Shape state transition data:
-----

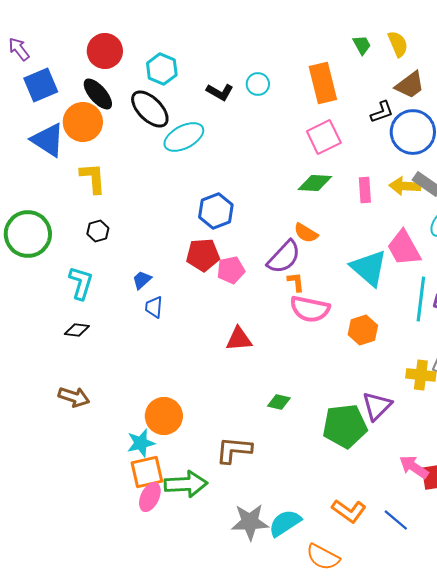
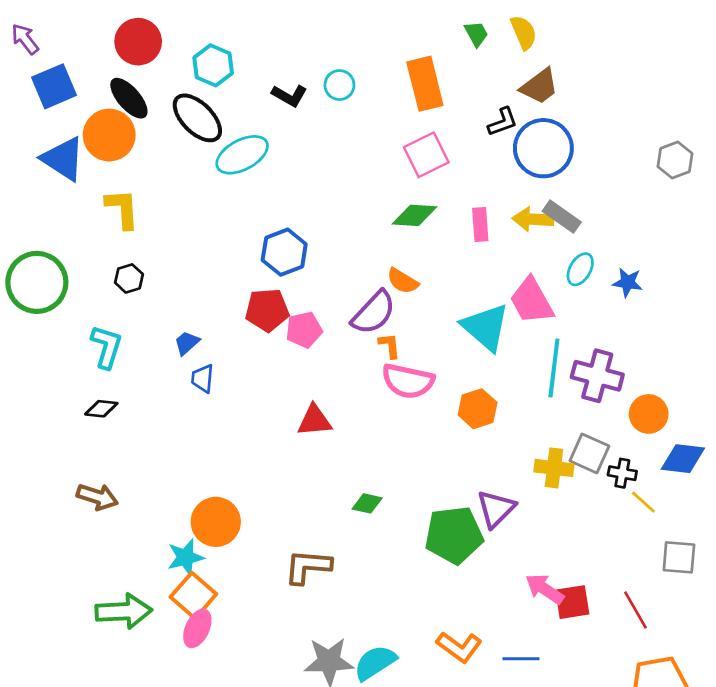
orange square: (147, 472) -> (193, 596), turned -36
green arrow: (186, 484) -> (124, 611), moved
blue line: (396, 520) -> (521, 659), turned -40

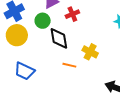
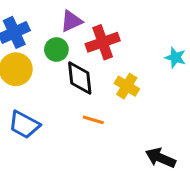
red cross: (72, 14) -> (103, 42), size x1.5
yellow cross: (90, 52) -> (127, 86), moved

-----

What you will do
Please copy each line of the records above that holds the word "cross".

Result
red cross: (72, 14) -> (103, 42), size x1.5
yellow cross: (90, 52) -> (127, 86), moved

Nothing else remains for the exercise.